- **What is required**
Go through the listing below and report how many lines contain the word "scissors"; write no other words.

- **Records for the exercise**
((

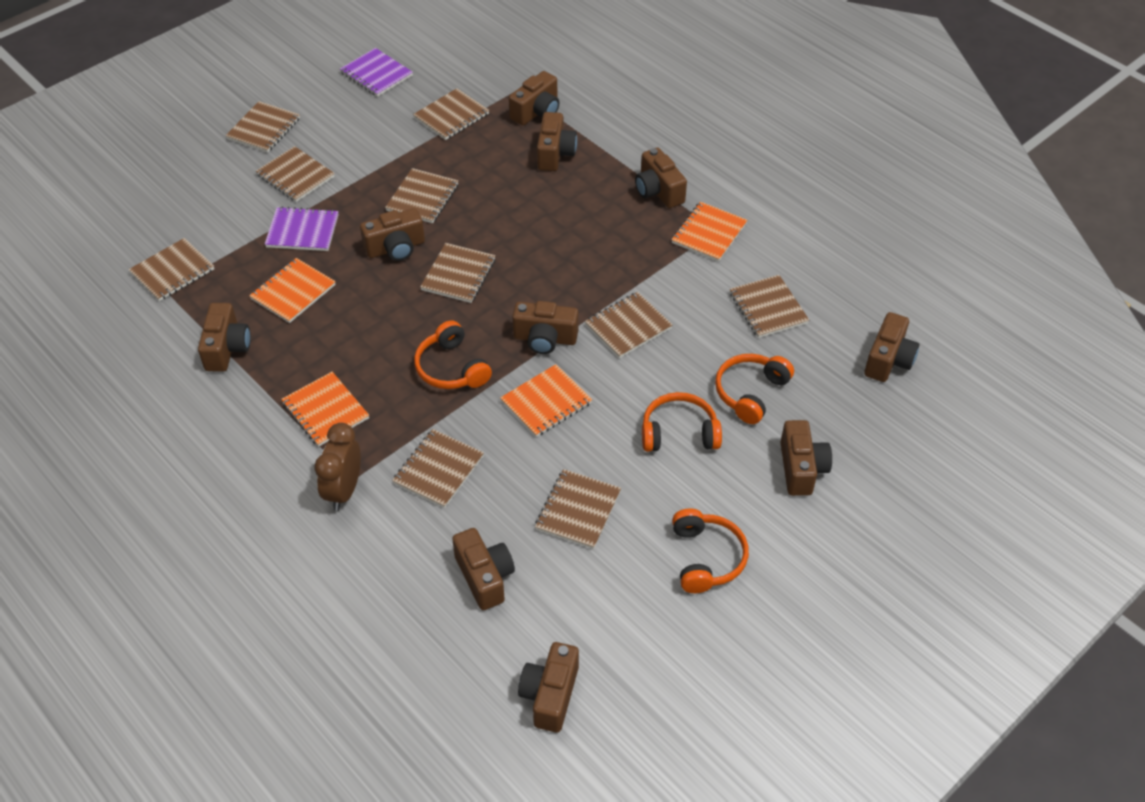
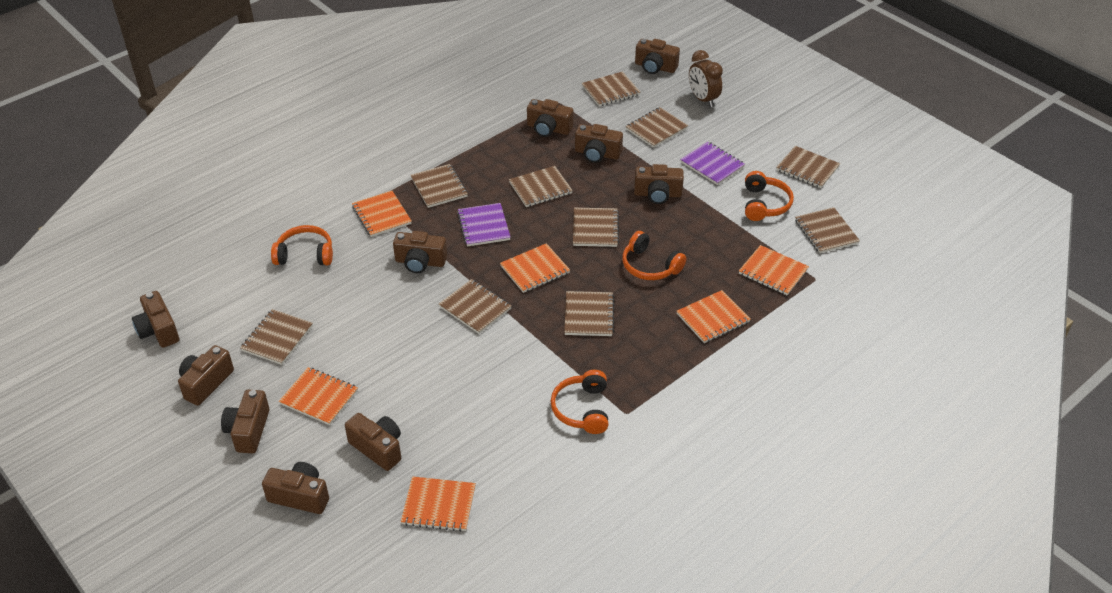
orange notebook: 4 -> 6

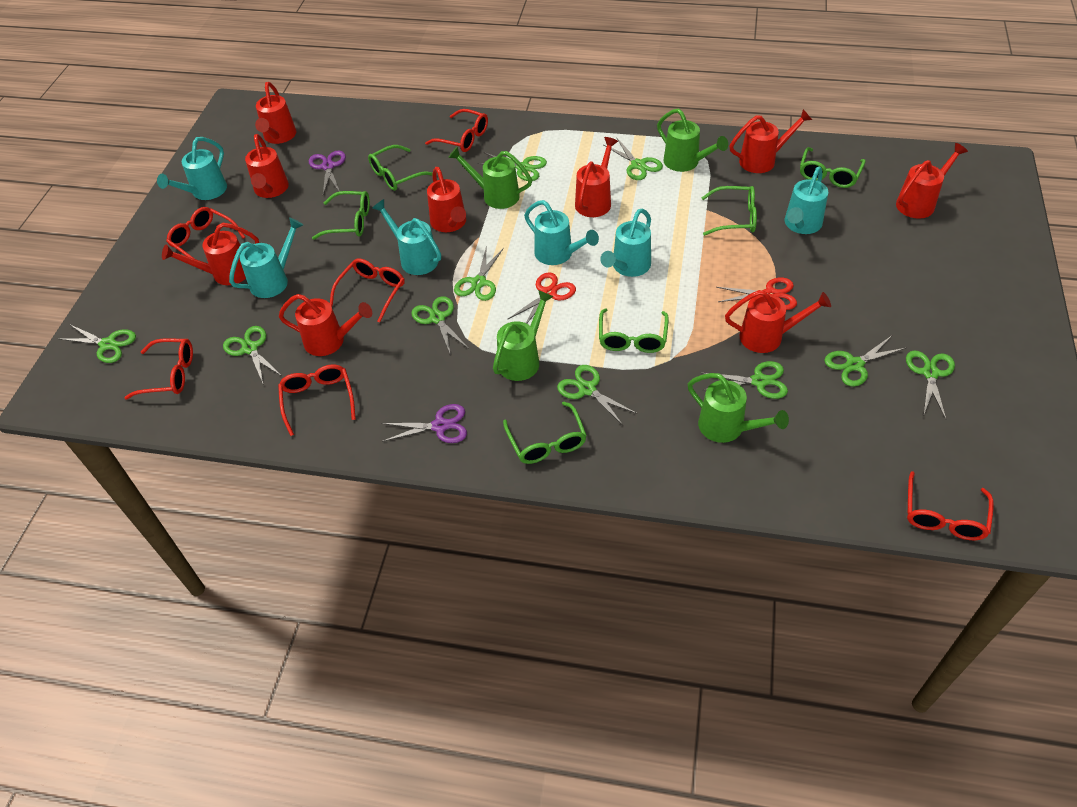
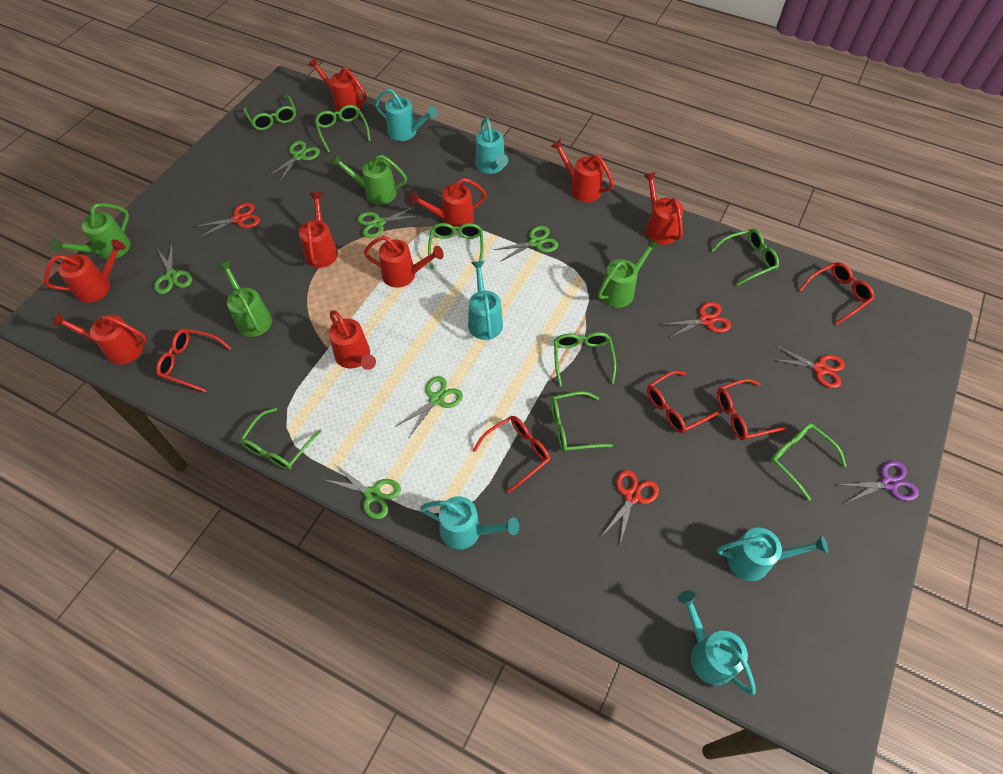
green glasses: 6 -> 8
green scissors: 10 -> 6
purple scissors: 2 -> 1
red glasses: 6 -> 5
red scissors: 2 -> 4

))

- **Your response**
3